**What to work on**
Every entry below should be repeated exactly; the pictures should not.

[Dataset items]
________________________________________

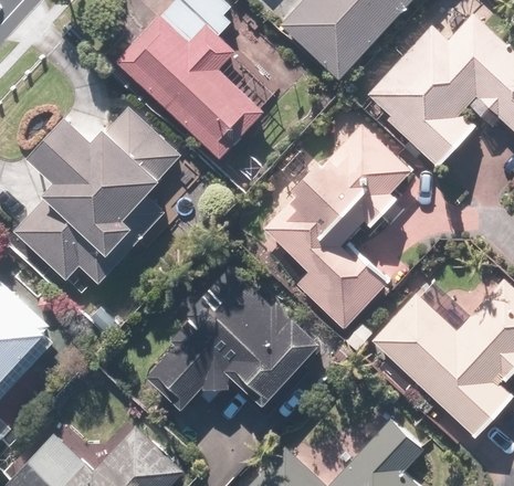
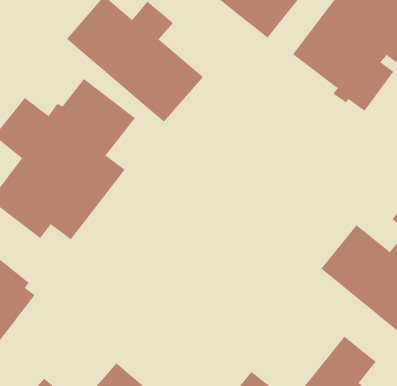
building: [259,124,410,329] -> none
building: [140,265,317,408] -> none

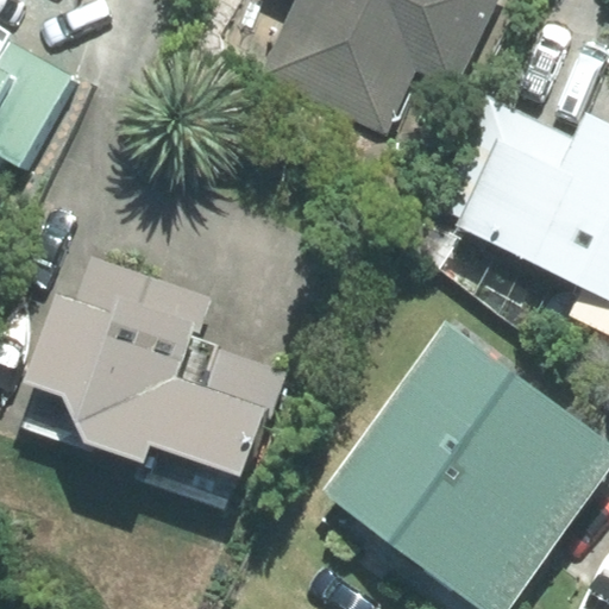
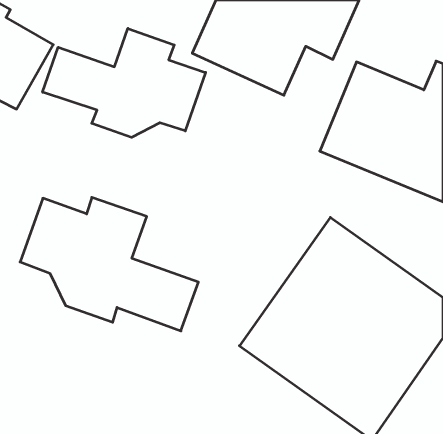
building: none -> [43,28,206,137]

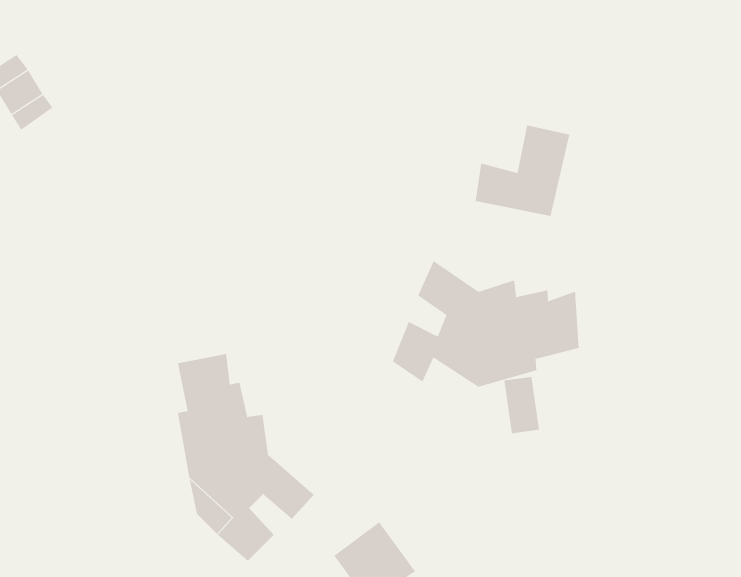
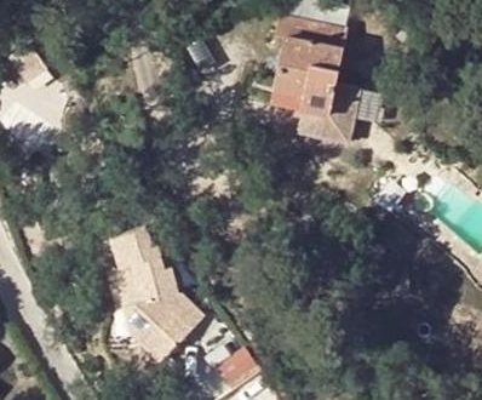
building: none -> [277,12,350,114]
building: [392,260,579,388] -> none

________________________________________

**The answer**
building: [259,124,410,329] -> none
building: [140,265,317,408] -> none

building: none -> [43,28,206,137]

building: none -> [277,12,350,114]
building: [392,260,579,388] -> none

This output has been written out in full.